Find the lines of the data below that include "diode". Report their number only.

* [Supplied records]
= = =
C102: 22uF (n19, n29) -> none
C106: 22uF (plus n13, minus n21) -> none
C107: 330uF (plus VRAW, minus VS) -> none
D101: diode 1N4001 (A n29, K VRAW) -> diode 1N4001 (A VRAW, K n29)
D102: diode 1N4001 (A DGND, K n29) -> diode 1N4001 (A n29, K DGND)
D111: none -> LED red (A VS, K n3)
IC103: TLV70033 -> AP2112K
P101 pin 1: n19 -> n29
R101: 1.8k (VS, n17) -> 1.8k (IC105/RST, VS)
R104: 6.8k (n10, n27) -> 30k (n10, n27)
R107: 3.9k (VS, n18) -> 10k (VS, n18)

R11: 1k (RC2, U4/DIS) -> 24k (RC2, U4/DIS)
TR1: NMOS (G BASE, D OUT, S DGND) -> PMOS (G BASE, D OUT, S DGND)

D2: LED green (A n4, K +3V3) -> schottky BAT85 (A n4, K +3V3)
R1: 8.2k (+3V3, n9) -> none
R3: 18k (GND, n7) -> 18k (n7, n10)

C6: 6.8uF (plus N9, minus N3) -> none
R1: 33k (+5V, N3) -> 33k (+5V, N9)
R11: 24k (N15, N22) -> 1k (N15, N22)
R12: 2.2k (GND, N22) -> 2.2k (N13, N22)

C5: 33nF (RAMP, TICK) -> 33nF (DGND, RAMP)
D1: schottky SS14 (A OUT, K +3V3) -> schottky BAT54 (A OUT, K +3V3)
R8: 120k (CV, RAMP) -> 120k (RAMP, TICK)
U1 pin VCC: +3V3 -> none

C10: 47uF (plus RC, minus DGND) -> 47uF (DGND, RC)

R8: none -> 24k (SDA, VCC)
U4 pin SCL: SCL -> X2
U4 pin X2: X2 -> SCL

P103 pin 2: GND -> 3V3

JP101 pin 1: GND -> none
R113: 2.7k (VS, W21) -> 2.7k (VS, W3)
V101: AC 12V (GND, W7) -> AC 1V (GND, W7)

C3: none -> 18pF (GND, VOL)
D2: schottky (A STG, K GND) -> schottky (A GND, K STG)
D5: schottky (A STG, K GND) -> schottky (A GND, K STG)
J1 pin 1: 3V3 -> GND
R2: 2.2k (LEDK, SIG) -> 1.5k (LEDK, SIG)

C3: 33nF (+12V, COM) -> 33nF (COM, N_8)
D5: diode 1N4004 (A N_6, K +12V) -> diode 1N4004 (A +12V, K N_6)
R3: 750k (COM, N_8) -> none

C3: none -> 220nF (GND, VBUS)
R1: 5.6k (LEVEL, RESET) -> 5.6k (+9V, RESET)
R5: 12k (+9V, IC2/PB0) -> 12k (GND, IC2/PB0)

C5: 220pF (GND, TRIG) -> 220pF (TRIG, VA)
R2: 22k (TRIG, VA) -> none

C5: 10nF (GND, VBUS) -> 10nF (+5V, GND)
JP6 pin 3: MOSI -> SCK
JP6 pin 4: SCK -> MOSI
= = =
* [Answer box] 3